_What you have to do:_ Extract each line of the material below that contains the string "instrumentName", and copy those lines in full.

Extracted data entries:
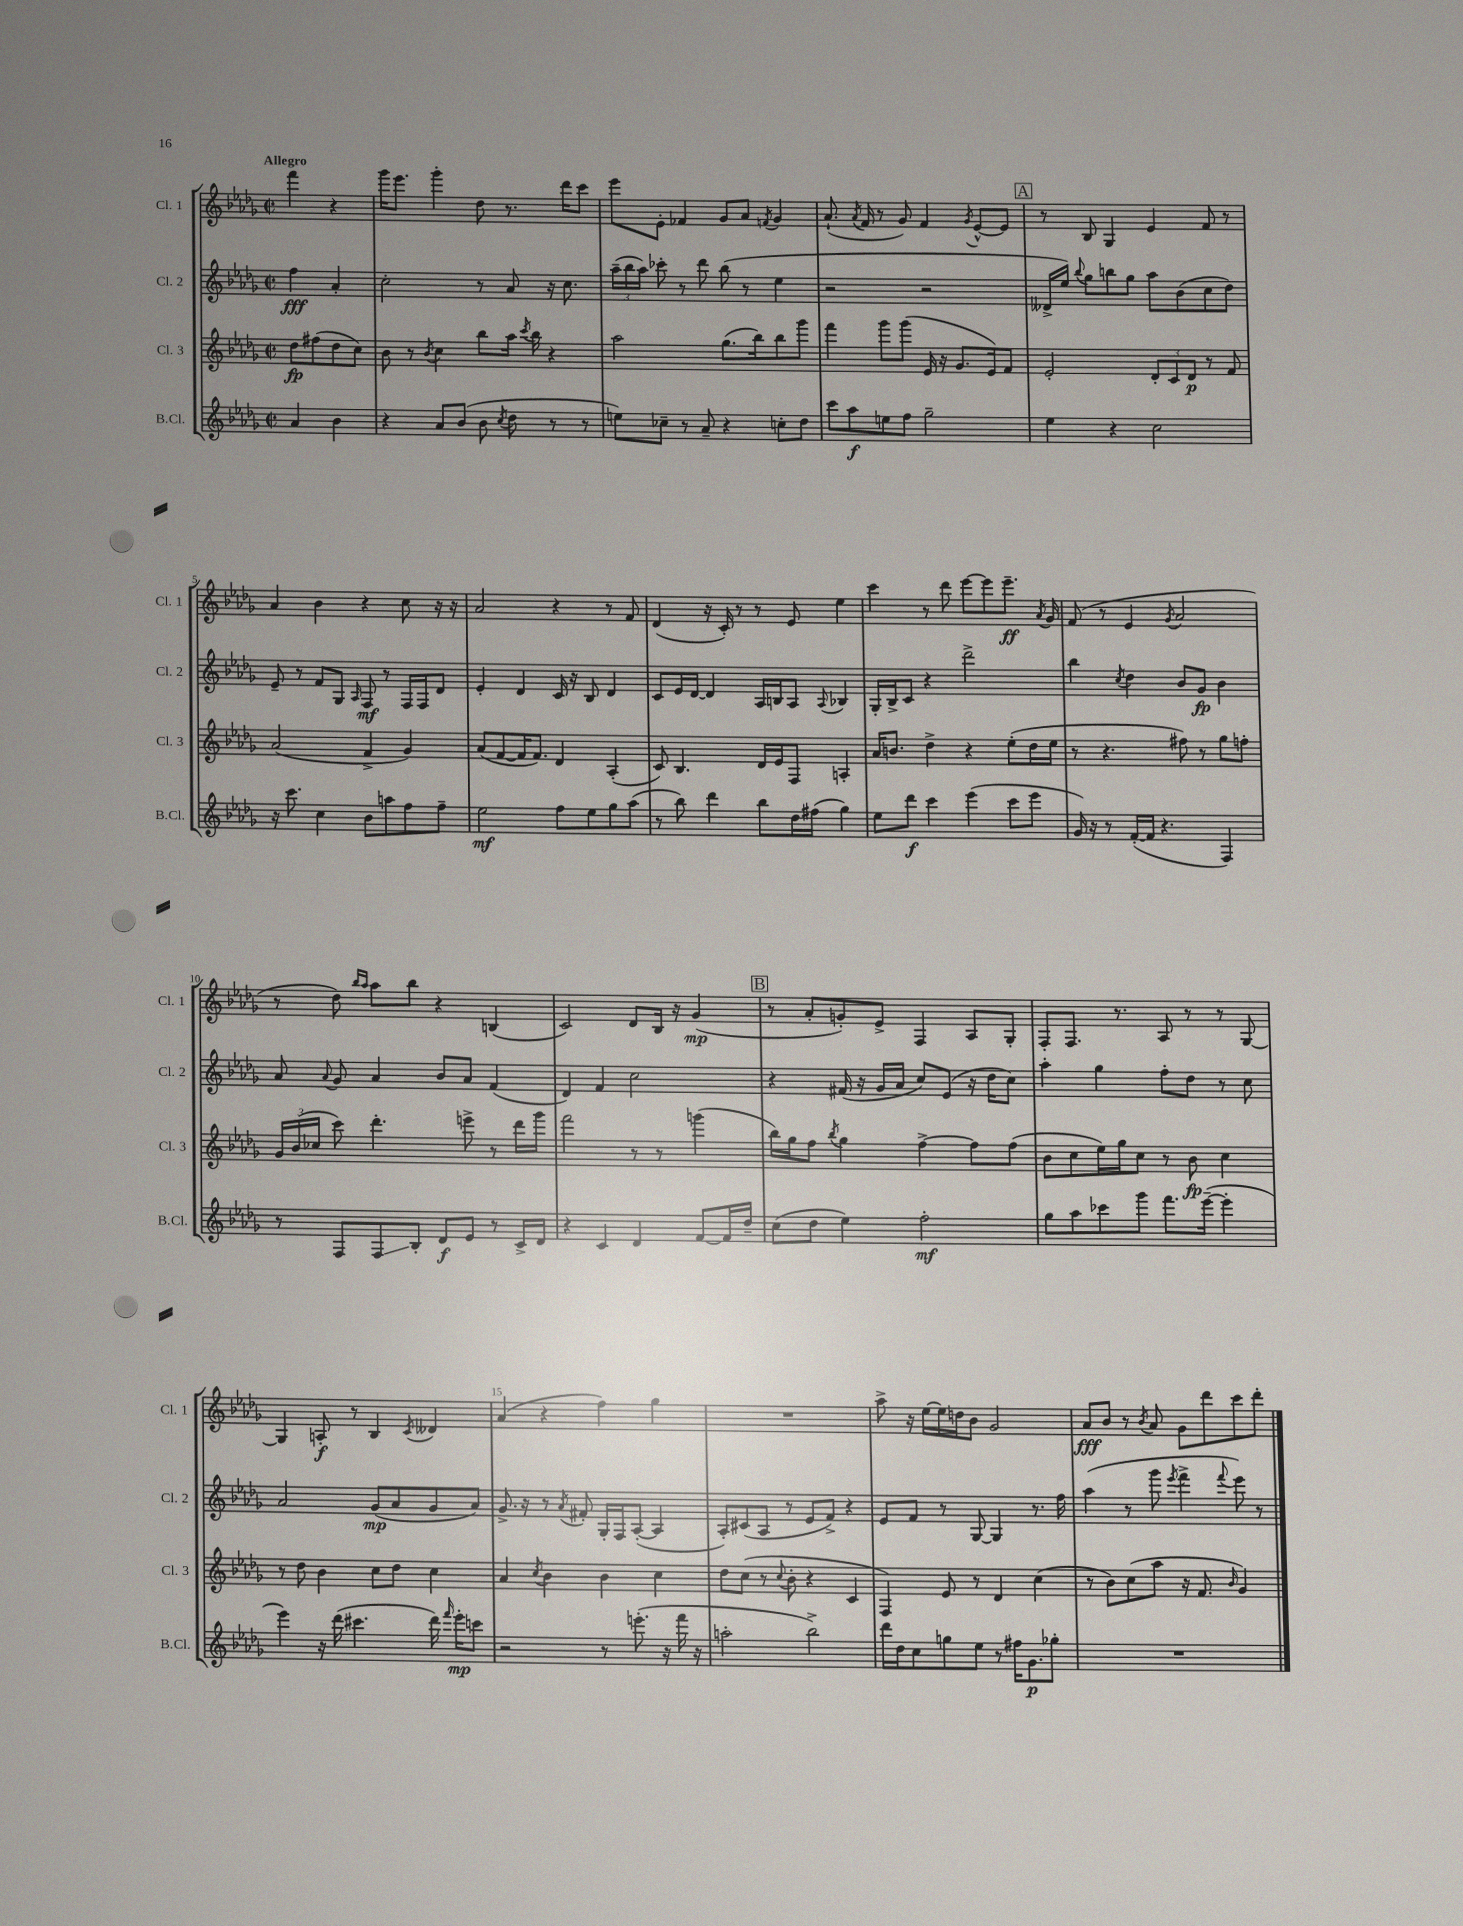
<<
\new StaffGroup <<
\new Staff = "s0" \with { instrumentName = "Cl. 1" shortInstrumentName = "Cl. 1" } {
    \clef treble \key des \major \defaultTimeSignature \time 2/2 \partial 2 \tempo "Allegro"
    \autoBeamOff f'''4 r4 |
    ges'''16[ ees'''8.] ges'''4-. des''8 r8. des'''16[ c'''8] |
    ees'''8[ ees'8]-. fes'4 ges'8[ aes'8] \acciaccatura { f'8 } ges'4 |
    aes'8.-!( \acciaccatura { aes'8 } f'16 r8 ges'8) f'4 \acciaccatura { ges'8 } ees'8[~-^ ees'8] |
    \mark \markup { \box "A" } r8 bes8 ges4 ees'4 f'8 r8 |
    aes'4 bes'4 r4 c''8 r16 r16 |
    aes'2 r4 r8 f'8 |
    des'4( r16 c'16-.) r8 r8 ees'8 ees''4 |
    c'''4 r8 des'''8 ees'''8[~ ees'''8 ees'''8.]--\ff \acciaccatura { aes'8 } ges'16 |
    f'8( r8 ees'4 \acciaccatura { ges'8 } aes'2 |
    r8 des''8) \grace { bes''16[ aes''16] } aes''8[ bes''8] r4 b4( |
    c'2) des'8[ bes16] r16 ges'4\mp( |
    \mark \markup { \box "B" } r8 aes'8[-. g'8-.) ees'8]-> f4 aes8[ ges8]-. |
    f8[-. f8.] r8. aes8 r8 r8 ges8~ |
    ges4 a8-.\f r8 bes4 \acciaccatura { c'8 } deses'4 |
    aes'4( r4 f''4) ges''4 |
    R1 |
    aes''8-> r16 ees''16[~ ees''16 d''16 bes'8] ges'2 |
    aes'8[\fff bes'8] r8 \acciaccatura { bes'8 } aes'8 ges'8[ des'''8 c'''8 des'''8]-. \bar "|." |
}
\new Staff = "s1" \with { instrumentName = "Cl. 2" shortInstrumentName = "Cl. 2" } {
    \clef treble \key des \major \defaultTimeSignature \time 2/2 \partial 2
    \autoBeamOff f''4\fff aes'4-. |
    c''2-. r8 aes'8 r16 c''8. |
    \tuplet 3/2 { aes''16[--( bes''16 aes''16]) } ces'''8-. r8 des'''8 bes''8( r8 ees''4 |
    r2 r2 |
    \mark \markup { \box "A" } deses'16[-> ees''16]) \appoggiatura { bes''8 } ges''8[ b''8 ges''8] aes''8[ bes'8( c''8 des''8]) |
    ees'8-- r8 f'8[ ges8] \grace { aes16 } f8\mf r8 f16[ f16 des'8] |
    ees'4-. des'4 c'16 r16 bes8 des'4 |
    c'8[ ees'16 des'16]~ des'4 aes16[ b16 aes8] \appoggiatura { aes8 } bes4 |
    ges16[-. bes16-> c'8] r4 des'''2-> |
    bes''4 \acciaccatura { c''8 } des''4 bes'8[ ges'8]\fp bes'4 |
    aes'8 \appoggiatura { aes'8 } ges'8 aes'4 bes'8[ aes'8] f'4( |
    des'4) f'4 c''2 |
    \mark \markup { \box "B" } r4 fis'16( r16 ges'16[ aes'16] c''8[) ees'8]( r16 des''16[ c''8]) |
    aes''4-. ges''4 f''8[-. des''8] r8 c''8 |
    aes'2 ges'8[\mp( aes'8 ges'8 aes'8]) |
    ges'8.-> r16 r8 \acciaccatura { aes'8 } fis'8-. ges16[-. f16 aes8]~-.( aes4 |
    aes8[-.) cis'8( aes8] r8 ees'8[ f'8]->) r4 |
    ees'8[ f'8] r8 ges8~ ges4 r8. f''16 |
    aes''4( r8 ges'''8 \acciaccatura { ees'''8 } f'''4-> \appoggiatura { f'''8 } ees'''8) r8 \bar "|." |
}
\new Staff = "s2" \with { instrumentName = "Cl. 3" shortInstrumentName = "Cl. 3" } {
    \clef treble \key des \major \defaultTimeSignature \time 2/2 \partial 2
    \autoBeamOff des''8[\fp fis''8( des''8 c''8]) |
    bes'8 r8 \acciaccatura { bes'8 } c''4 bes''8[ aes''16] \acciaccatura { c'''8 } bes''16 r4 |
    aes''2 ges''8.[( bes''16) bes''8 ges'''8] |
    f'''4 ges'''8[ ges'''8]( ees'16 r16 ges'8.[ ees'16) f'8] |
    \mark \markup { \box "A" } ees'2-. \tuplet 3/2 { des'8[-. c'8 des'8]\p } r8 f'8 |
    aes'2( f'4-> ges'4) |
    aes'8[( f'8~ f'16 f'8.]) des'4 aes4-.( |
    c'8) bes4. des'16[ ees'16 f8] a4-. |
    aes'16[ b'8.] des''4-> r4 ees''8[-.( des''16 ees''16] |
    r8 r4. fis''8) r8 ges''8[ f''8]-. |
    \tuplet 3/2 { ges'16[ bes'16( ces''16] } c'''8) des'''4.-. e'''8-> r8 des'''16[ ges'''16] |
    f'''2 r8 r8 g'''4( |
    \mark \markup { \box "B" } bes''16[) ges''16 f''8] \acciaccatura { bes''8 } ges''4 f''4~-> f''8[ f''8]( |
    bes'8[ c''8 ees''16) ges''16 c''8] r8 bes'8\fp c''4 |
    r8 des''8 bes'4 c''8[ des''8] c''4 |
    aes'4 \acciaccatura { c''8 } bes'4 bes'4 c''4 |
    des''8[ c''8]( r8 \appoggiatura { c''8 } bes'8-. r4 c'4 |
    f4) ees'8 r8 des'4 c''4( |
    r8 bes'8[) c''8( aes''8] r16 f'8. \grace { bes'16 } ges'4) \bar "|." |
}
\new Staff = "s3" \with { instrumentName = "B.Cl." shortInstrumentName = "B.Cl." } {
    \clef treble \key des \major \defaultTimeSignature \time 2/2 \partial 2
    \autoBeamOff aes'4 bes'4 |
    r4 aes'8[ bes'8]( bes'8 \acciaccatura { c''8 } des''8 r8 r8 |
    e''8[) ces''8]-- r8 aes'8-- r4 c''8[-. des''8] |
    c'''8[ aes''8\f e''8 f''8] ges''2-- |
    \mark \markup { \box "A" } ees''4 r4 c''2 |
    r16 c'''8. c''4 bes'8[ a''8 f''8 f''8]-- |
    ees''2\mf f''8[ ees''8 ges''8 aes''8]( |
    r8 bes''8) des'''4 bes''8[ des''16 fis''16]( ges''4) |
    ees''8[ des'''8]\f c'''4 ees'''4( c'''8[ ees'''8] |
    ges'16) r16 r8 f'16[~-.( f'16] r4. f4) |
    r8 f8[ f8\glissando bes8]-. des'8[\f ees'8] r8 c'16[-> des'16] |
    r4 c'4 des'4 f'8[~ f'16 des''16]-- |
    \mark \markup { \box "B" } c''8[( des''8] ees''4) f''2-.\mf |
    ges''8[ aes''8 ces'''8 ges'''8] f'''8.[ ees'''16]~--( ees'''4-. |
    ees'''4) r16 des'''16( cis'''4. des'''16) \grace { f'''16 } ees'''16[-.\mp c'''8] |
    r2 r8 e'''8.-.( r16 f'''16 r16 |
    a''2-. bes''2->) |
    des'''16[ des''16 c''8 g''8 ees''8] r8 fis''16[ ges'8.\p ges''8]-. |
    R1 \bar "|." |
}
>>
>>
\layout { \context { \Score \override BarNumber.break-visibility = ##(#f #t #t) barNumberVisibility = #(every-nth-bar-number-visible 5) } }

...

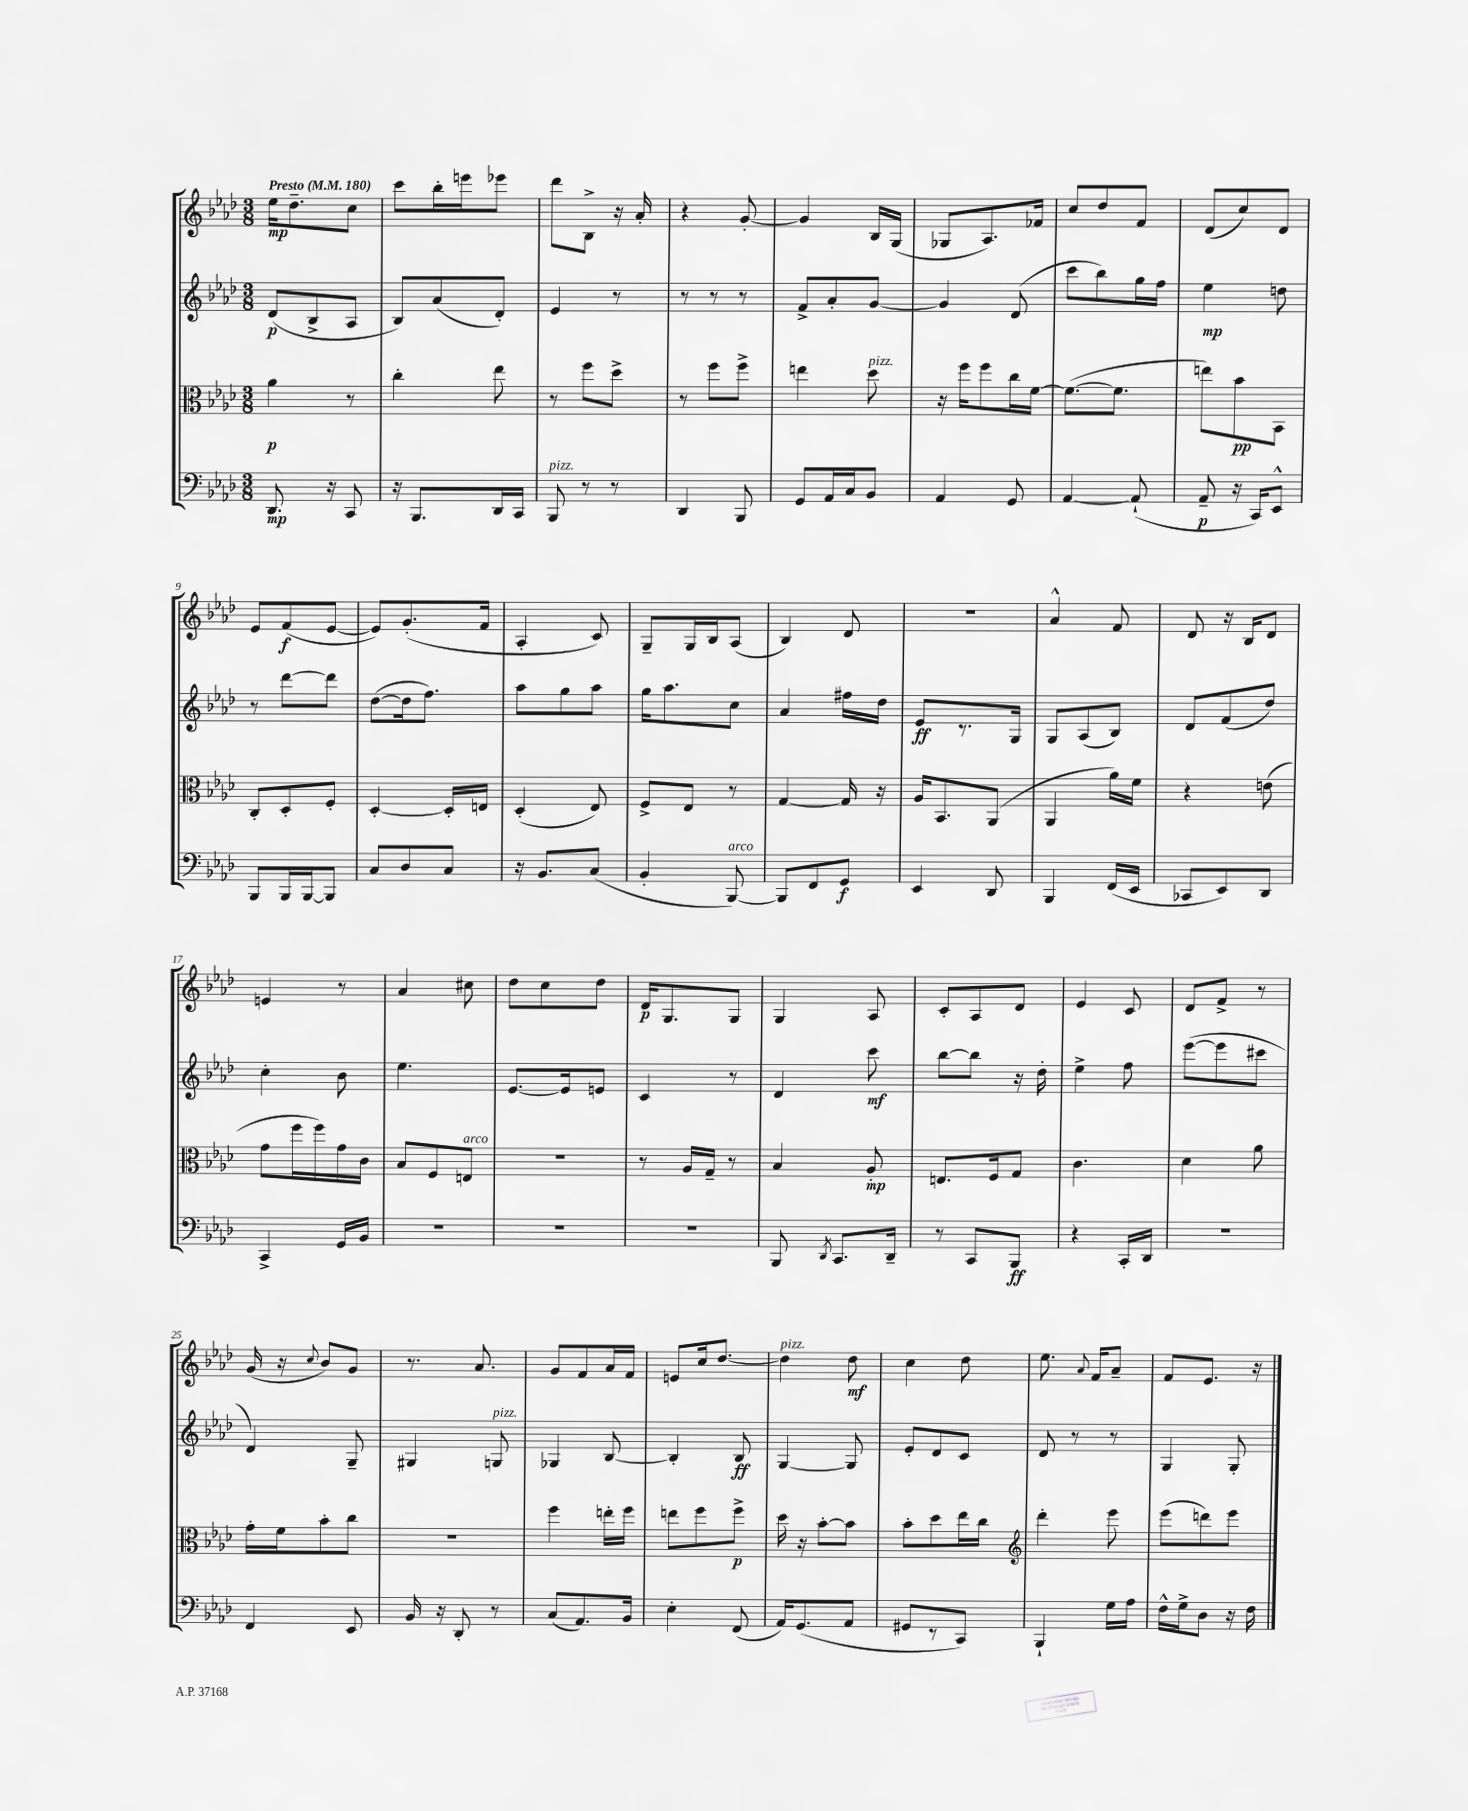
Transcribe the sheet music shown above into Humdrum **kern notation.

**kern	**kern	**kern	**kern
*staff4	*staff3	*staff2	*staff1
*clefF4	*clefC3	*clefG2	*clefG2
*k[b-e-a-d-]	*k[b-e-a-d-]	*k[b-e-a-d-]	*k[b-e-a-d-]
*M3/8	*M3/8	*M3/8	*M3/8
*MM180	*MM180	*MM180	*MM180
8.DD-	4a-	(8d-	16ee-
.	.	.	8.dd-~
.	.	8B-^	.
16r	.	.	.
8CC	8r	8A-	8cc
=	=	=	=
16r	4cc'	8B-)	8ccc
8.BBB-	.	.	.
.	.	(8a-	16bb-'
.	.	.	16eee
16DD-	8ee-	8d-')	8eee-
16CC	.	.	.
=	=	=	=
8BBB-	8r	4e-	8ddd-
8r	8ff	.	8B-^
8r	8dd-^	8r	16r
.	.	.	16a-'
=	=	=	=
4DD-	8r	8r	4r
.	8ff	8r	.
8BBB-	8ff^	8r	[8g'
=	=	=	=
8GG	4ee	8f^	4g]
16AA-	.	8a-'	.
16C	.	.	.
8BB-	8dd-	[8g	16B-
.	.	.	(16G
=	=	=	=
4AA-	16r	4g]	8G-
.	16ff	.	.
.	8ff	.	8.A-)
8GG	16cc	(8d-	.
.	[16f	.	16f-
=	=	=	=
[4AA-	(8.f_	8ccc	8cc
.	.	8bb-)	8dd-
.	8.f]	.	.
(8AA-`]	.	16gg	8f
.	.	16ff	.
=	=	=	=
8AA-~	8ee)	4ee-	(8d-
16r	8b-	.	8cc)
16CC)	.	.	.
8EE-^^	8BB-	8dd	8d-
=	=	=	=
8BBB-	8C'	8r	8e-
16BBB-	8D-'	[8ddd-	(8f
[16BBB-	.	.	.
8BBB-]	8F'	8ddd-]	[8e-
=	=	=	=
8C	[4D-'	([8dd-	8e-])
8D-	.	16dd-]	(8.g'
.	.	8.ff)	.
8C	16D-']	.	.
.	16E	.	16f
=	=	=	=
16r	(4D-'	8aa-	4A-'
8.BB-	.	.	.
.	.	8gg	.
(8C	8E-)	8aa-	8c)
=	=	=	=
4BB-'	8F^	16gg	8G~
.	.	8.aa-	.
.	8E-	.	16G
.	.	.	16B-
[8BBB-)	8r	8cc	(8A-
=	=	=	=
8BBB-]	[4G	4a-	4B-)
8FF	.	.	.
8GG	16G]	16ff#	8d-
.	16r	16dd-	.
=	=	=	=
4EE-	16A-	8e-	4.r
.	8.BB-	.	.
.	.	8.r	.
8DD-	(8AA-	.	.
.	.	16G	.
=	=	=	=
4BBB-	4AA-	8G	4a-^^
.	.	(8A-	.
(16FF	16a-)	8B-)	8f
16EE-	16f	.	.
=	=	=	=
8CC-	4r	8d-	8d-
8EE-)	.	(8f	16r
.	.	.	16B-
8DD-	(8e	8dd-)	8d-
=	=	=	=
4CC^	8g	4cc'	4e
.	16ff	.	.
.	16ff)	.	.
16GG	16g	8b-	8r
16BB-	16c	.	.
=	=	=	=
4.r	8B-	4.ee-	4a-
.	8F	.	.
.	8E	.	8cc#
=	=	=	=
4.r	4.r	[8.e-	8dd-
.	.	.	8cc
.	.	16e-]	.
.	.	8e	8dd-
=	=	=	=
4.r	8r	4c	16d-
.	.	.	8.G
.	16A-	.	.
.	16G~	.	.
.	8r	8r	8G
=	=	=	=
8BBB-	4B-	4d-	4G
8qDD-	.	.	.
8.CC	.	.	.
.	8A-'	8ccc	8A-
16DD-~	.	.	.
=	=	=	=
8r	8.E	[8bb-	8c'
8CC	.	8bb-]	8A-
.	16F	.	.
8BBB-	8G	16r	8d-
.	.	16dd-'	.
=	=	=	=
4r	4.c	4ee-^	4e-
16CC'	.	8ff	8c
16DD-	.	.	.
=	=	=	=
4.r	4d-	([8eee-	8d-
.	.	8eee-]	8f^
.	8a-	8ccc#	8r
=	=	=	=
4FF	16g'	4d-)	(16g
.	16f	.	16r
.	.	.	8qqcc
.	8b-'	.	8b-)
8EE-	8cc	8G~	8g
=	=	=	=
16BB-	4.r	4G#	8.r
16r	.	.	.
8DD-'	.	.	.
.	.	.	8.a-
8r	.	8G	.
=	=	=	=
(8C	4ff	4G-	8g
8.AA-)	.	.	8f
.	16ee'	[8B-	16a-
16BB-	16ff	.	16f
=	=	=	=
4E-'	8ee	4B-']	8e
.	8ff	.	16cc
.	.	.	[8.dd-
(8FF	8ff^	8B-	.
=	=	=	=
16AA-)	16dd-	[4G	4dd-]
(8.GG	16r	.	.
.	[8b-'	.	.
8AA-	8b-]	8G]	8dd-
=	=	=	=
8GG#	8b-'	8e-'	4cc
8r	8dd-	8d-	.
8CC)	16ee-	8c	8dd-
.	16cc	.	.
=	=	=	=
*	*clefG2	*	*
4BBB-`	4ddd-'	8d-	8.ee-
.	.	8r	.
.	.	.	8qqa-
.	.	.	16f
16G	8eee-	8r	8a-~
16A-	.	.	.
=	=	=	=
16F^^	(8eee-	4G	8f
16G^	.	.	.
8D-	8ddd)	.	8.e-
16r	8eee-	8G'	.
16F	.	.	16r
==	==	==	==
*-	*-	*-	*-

_Solution below:_
\new Staff = "s0" \with { instrumentName = "Cl. 1" shortInstrumentName = "Cl. 1" } {
\new Staff = "s1" \with { instrumentName = "Cl. 2" shortInstrumentName = "Cl. 2" } {
\new Staff = "s2" \with { instrumentName = "Cl. 3" shortInstrumentName = "Cl. 3" } {
\new Staff = "s3" \with { instrumentName = "B.Cl." shortInstrumentName = "B.Cl." } {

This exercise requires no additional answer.